### DATA LINES
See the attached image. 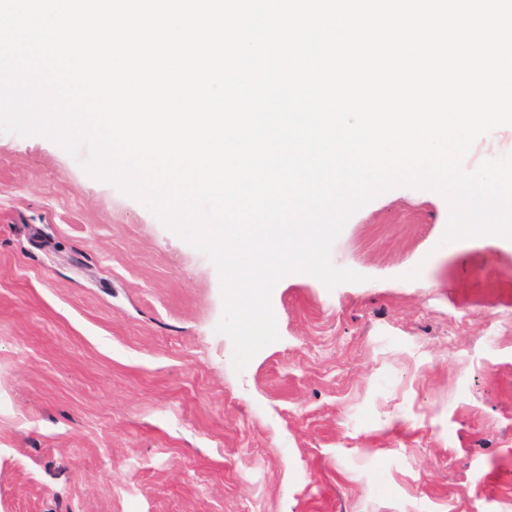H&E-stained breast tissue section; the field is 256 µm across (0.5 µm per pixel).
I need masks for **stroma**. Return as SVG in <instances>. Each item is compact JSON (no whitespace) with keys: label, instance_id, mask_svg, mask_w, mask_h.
I'll list each match as a JSON object with an SVG mask.
<instances>
[{"label":"stroma","instance_id":"1","mask_svg":"<svg viewBox=\"0 0 512 512\" xmlns=\"http://www.w3.org/2000/svg\"><path fill=\"white\" fill-rule=\"evenodd\" d=\"M0 133V512H512V239L397 187L293 273L242 371L216 267Z\"/></svg>","mask_w":512,"mask_h":512}]
</instances>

### STATED PROBLEM
Exact repetition is required for the lines from the one that contains "I need masks" through the final line; leave out everything else.

### RESULT FOR THIS EXERCISE
I need masks for **stroma**. Return as SVG in <instances>. Each item is compact JSON (no whitespace) with keys: label, instance_id, mask_svg, mask_w, mask_h.
I'll list each match as a JSON object with an SVG mask.
<instances>
[{"label":"stroma","instance_id":"1","mask_svg":"<svg viewBox=\"0 0 512 512\" xmlns=\"http://www.w3.org/2000/svg\"><path fill=\"white\" fill-rule=\"evenodd\" d=\"M0 133V512H512V239L397 187L293 273L242 371L216 267Z\"/></svg>","mask_w":512,"mask_h":512}]
</instances>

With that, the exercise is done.